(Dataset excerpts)
-------
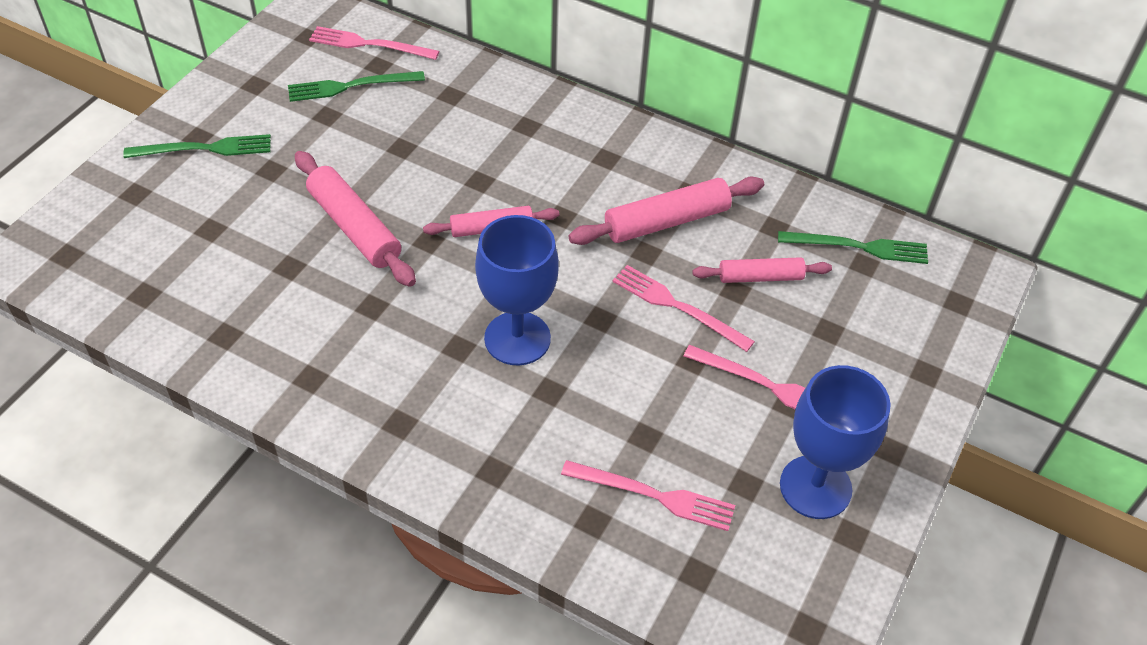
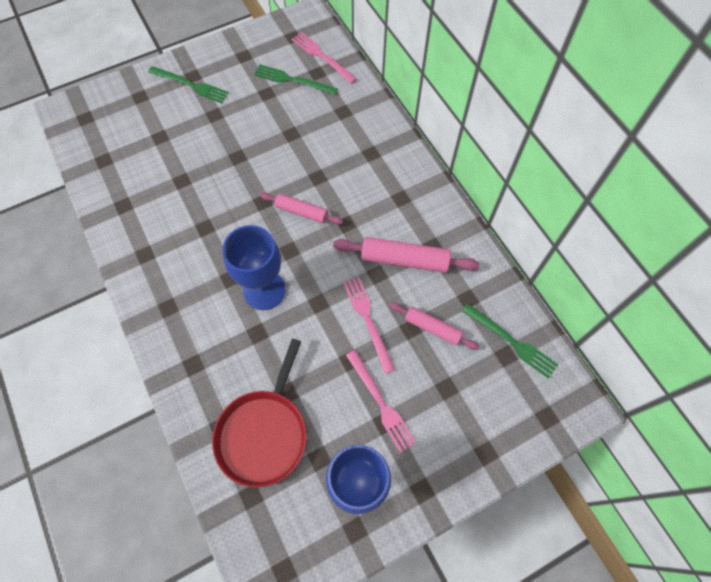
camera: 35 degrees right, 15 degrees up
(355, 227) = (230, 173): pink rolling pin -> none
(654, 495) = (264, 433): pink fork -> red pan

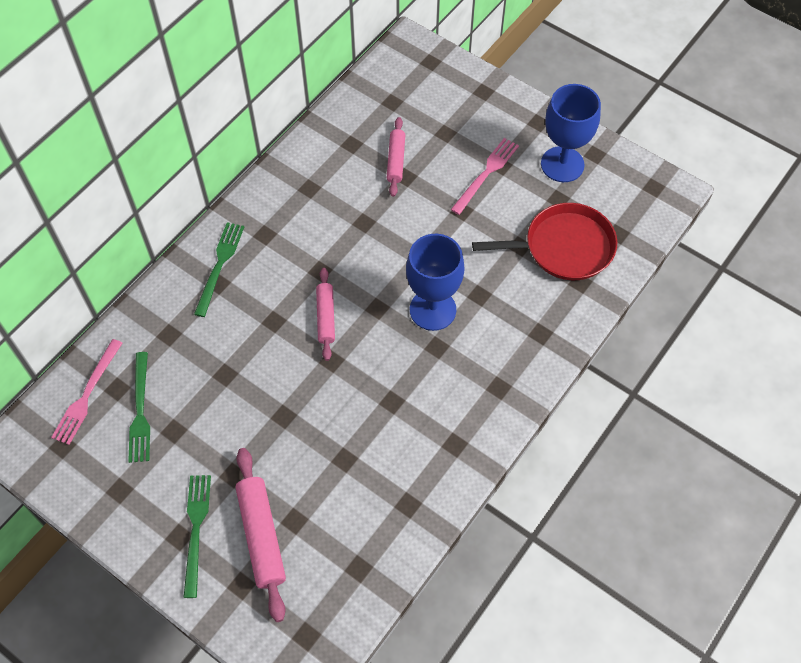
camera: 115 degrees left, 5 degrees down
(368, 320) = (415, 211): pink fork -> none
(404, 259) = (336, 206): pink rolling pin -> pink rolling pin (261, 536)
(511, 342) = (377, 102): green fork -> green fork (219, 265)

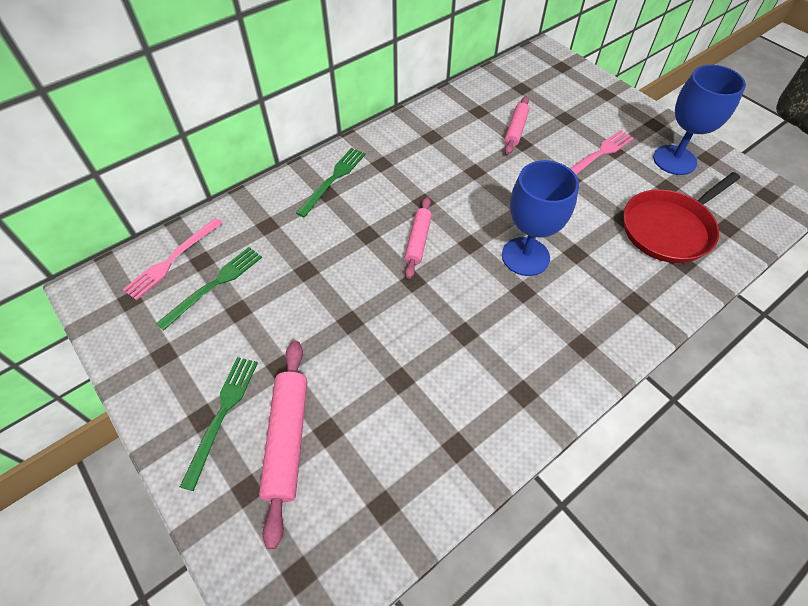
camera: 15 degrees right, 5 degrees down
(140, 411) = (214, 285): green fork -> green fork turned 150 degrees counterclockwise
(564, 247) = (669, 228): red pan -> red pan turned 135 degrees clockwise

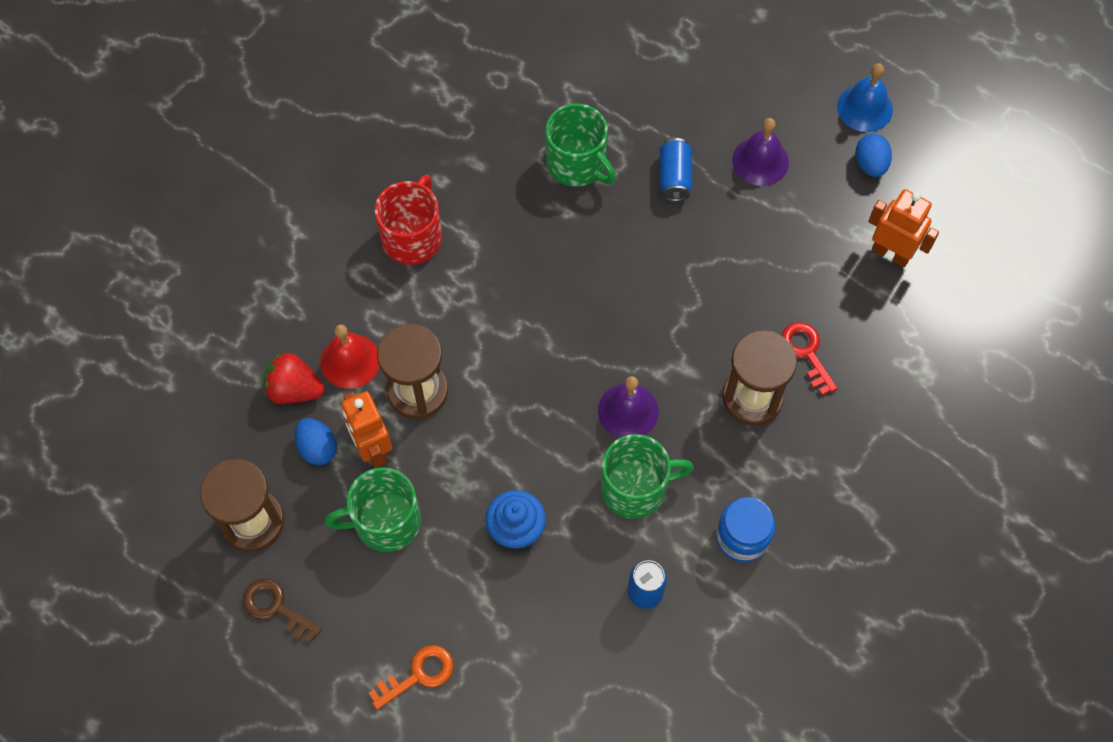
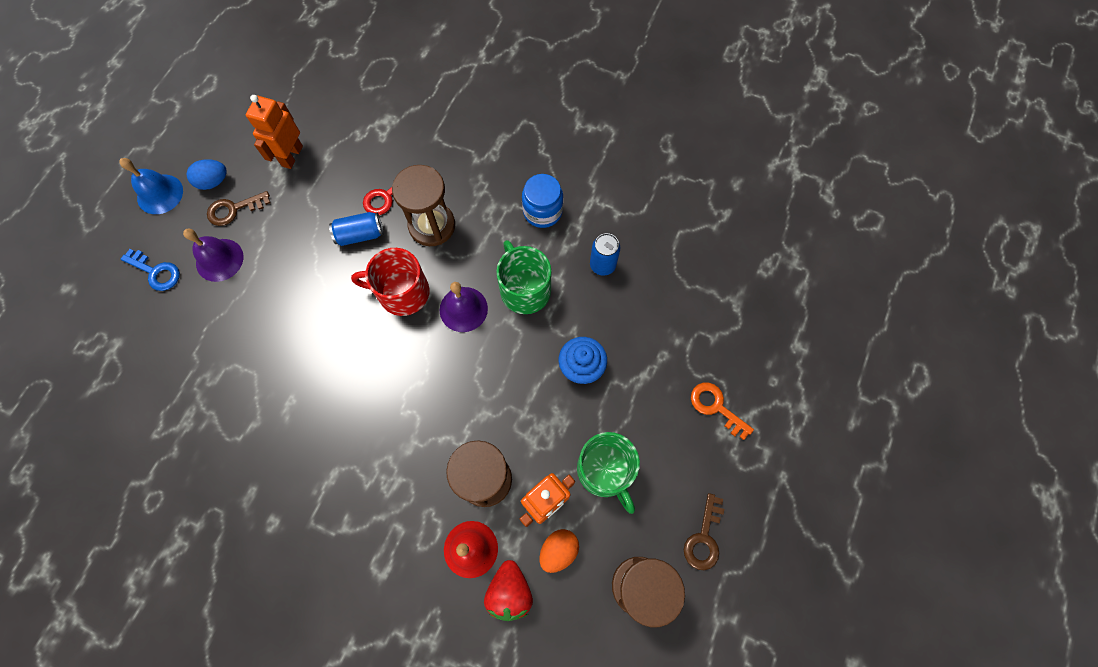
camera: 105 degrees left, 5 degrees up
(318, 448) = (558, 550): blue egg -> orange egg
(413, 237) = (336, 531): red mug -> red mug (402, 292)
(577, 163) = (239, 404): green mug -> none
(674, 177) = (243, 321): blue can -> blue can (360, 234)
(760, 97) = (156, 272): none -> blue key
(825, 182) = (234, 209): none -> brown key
-------
All entries above are to be restated exactly, with every image omitted.

camera: 35 degrees right, 15 degrees up
(355, 227) = (230, 173): pink rolling pin -> none
(654, 495) = (264, 433): pink fork -> red pan

camera: 115 degrees left, 5 degrees down
(368, 320) = (415, 211): pink fork -> none
(404, 259) = (336, 206): pink rolling pin -> pink rolling pin (261, 536)
(511, 342) = (377, 102): green fork -> green fork (219, 265)

camera: 15 degrees right, 5 degrees down
(140, 411) = (214, 285): green fork -> green fork turned 150 degrees counterclockwise
(564, 247) = (669, 228): red pan -> red pan turned 135 degrees clockwise

camera: 105 degrees left, 5 degrees up
(318, 448) = (558, 550): blue egg -> orange egg
(413, 237) = (336, 531): red mug -> red mug (402, 292)
(577, 163) = (239, 404): green mug -> none
(674, 177) = (243, 321): blue can -> blue can (360, 234)
(760, 97) = (156, 272): none -> blue key
(825, 182) = (234, 209): none -> brown key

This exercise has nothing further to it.